## What to do
Retype the listing lines below, starting at the line that has "yellow hexagon: rotated 16 degrees clockwise" and stopping after the line that has "blue triangle: rotated".

## Data entries
━━━

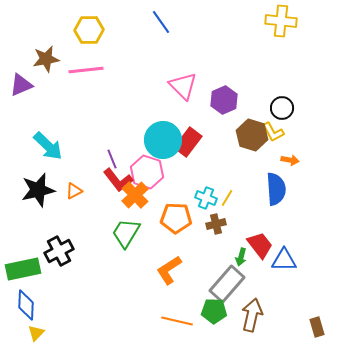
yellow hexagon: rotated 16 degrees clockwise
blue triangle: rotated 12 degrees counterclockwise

━━━

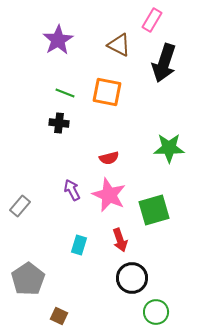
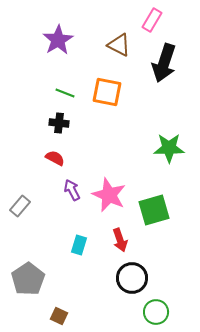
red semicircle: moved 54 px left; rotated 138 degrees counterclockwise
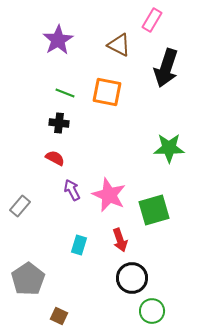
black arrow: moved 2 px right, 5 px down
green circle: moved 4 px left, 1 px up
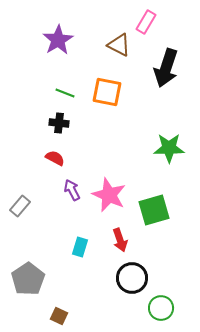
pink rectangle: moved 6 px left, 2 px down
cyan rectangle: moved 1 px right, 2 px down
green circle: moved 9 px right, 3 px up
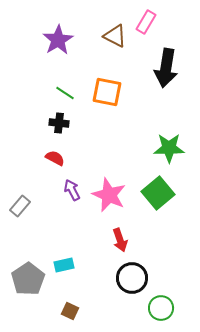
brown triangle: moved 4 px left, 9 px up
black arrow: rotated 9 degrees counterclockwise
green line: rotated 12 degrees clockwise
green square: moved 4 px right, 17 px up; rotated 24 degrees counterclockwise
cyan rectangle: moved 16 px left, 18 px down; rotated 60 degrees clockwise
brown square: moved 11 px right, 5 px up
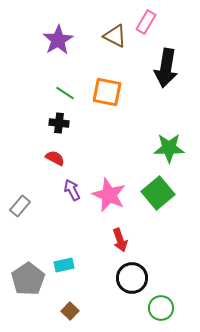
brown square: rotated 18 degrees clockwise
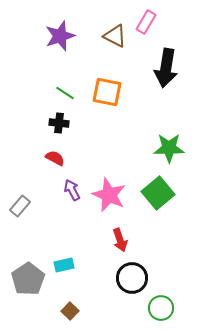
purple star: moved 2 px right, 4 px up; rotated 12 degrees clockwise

━━━

## Full answer
yellow hexagon: rotated 16 degrees clockwise
blue triangle: rotated 12 degrees counterclockwise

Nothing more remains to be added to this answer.